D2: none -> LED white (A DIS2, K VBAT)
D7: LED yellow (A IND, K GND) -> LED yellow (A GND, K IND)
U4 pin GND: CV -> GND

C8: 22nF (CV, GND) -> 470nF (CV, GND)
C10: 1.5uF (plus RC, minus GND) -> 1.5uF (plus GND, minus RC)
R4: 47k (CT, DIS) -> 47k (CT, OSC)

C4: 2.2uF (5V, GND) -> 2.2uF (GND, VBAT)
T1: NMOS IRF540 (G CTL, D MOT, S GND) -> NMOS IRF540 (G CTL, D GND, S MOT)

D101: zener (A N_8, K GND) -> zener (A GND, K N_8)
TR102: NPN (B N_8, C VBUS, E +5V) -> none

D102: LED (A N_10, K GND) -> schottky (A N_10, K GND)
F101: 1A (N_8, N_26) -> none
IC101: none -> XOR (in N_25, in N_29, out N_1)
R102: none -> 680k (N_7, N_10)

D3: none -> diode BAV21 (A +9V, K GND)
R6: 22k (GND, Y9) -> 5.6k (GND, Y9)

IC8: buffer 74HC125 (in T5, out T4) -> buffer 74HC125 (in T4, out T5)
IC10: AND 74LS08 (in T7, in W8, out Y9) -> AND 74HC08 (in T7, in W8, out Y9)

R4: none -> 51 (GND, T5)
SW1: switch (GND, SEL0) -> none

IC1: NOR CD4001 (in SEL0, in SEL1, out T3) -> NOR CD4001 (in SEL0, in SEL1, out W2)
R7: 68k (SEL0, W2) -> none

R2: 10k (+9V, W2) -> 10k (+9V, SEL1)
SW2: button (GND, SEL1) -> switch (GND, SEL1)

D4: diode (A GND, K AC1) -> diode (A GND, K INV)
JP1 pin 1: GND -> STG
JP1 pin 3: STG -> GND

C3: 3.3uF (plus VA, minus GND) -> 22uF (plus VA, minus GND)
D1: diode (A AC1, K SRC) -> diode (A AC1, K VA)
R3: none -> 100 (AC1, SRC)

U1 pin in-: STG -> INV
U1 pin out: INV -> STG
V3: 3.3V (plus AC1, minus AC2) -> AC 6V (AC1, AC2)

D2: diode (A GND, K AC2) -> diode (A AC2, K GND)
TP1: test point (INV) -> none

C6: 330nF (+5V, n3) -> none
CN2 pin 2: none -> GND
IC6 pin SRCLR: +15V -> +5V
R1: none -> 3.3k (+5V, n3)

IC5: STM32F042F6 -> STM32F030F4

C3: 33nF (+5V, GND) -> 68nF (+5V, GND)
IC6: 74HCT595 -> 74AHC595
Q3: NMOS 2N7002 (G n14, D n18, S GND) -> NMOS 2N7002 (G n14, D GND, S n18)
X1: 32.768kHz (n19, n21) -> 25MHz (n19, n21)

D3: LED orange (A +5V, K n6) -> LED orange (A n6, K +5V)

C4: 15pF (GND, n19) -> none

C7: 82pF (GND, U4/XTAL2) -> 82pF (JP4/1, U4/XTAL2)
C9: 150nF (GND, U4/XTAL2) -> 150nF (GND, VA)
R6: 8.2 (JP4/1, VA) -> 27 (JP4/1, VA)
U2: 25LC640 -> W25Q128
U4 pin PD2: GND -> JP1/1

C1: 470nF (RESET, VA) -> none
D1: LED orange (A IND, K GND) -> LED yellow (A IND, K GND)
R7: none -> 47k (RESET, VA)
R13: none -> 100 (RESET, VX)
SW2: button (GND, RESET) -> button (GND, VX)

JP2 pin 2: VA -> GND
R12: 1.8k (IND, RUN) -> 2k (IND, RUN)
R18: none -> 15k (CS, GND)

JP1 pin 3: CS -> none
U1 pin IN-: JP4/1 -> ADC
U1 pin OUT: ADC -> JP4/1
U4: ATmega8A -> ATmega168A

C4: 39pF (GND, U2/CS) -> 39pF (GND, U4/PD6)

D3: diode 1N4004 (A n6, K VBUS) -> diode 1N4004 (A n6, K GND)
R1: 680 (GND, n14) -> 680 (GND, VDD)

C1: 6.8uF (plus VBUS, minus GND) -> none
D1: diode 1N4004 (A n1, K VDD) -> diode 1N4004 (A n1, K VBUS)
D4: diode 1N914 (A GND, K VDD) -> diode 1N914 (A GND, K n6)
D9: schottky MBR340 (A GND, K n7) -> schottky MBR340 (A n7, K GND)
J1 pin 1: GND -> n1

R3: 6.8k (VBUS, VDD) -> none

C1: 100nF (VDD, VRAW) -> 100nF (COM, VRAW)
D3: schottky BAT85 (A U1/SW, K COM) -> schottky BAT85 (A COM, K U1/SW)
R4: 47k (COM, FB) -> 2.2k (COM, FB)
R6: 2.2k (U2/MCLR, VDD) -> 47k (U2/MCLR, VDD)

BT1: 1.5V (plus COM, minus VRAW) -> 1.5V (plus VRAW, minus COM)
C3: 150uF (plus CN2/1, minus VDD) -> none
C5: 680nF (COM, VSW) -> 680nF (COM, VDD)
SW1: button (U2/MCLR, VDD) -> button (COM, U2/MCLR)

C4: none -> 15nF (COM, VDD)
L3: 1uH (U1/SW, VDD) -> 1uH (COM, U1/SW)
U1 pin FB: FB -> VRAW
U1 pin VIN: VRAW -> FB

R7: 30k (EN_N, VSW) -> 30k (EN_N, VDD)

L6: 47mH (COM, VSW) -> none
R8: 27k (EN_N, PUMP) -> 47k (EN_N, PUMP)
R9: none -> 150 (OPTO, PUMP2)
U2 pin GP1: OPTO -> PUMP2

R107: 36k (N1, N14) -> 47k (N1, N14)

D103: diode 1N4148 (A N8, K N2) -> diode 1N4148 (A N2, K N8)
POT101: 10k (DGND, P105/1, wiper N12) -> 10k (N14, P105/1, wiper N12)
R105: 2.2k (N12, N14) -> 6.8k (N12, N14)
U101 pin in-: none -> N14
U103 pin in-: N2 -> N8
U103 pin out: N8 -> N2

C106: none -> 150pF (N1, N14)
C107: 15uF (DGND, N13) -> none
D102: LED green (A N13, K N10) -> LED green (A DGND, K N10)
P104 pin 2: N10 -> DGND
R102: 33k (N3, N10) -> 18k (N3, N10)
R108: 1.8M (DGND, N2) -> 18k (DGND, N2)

━━━━━━━━━━━━━━━━━━━━━━━━━━━━━━

What you will do:
From the records above, copy only the lines starting with the line that holds "JP1 pin 1: GND -> STG" and going on through the line that holds "R1: none -> 3.3k (+5V, n3)", exactly as written.

Exercise response:
JP1 pin 1: GND -> STG
JP1 pin 3: STG -> GND

C3: 3.3uF (plus VA, minus GND) -> 22uF (plus VA, minus GND)
D1: diode (A AC1, K SRC) -> diode (A AC1, K VA)
R3: none -> 100 (AC1, SRC)

U1 pin in-: STG -> INV
U1 pin out: INV -> STG
V3: 3.3V (plus AC1, minus AC2) -> AC 6V (AC1, AC2)

D2: diode (A GND, K AC2) -> diode (A AC2, K GND)
TP1: test point (INV) -> none

C6: 330nF (+5V, n3) -> none
CN2 pin 2: none -> GND
IC6 pin SRCLR: +15V -> +5V
R1: none -> 3.3k (+5V, n3)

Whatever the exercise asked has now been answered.